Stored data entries
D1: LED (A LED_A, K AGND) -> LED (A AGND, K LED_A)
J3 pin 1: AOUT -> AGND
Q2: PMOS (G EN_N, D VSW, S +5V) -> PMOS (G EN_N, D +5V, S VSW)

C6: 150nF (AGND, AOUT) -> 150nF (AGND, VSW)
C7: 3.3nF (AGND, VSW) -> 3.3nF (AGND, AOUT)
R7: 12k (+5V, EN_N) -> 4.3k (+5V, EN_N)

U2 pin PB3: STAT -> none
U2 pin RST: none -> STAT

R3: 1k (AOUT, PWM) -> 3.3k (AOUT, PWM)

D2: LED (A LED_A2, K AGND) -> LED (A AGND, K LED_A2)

● EXERCISE DETAILS
Output the line containing "J3 pin 1: AOUT -> AGND" together with all later lines of the entries, exactly as written, through the final line.

● RESULT BELOW
J3 pin 1: AOUT -> AGND
Q2: PMOS (G EN_N, D VSW, S +5V) -> PMOS (G EN_N, D +5V, S VSW)

C6: 150nF (AGND, AOUT) -> 150nF (AGND, VSW)
C7: 3.3nF (AGND, VSW) -> 3.3nF (AGND, AOUT)
R7: 12k (+5V, EN_N) -> 4.3k (+5V, EN_N)

U2 pin PB3: STAT -> none
U2 pin RST: none -> STAT

R3: 1k (AOUT, PWM) -> 3.3k (AOUT, PWM)

D2: LED (A LED_A2, K AGND) -> LED (A AGND, K LED_A2)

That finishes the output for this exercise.